— WORK TO BE COMPLETED —
Copy out the lines of the records below, and only those lines, from the one with "(156, 364) = (64, 154): red" through the one with "(288, 78) = (380, 163): brown", exactly as they appear.

*** Opening of DATA ***

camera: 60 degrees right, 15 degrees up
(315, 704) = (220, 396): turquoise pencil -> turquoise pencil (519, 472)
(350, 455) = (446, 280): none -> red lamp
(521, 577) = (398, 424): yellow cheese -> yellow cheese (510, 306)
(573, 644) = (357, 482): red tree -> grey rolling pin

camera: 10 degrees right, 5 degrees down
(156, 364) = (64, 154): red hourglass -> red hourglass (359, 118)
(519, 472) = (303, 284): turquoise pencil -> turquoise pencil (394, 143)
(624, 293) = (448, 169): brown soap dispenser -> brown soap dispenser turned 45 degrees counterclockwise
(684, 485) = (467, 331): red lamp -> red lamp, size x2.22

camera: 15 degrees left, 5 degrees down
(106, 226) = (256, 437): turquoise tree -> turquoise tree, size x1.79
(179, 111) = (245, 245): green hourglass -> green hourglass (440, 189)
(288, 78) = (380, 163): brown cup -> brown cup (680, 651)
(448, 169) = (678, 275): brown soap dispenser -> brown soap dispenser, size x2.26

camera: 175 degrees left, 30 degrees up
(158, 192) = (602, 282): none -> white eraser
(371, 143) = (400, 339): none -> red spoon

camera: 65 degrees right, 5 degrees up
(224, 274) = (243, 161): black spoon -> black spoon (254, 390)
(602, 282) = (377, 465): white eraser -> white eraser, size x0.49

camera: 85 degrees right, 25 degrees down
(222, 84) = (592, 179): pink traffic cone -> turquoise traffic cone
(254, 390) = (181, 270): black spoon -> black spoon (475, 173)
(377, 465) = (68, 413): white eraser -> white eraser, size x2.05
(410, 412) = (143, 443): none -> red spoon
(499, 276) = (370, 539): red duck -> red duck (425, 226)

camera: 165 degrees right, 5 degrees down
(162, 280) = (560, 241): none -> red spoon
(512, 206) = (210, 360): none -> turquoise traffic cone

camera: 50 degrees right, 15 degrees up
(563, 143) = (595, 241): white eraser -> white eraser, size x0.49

*** Close of DATA ***

— ANSWER FOR THE TASK —
(156, 364) = (64, 154): red hourglass -> red hourglass (359, 118)
(519, 472) = (303, 284): turquoise pencil -> turquoise pencil (394, 143)
(624, 293) = (448, 169): brown soap dispenser -> brown soap dispenser turned 45 degrees counterclockwise
(684, 485) = (467, 331): red lamp -> red lamp, size x2.22

camera: 15 degrees left, 5 degrees down
(106, 226) = (256, 437): turquoise tree -> turquoise tree, size x1.79
(179, 111) = (245, 245): green hourglass -> green hourglass (440, 189)
(288, 78) = (380, 163): brown cup -> brown cup (680, 651)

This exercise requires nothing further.